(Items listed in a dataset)
************

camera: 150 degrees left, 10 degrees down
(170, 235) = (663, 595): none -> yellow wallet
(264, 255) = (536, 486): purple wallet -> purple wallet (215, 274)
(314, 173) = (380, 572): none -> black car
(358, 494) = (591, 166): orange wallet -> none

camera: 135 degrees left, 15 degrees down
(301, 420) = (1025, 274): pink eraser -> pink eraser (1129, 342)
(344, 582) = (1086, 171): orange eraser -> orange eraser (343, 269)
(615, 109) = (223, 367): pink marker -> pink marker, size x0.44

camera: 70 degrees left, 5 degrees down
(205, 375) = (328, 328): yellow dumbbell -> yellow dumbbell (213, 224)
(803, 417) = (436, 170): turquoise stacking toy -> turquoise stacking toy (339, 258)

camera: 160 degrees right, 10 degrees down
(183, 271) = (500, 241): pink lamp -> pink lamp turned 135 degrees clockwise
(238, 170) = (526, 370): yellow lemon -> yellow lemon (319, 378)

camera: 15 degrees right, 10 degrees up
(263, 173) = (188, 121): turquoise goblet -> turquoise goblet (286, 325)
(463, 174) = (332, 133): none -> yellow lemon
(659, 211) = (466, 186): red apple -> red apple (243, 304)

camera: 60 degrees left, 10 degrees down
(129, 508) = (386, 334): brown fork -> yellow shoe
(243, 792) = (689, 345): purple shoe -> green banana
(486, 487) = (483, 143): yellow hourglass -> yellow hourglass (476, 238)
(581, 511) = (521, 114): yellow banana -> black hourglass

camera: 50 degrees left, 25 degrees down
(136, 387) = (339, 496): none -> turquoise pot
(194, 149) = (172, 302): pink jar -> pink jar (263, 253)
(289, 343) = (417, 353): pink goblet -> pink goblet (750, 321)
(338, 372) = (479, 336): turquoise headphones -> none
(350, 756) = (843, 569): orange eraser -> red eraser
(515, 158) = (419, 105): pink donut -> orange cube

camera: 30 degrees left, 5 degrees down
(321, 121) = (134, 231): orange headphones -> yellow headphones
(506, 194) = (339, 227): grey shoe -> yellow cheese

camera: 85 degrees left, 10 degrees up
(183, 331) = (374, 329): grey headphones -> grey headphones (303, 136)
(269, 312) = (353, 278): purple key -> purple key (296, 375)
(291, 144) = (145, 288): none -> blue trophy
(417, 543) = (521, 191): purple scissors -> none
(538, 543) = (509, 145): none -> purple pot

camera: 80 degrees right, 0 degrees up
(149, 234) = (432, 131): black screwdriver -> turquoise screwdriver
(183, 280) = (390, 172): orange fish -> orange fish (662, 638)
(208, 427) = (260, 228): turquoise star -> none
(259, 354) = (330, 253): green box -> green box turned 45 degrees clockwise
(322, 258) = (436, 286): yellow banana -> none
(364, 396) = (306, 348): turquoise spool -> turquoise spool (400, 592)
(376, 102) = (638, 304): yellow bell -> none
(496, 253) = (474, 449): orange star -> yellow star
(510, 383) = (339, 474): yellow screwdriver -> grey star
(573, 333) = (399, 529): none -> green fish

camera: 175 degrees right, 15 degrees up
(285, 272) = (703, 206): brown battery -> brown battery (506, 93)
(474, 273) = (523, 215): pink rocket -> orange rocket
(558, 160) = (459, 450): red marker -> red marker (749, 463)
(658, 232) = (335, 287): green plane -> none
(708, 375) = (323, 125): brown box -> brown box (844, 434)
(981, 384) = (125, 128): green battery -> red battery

************

In the records above, find the lines containing "grey" and copy them.

(506, 194) = (339, 227): grey shoe -> yellow cheese
(183, 331) = (374, 329): grey headphones -> grey headphones (303, 136)
(510, 383) = (339, 474): yellow screwdriver -> grey star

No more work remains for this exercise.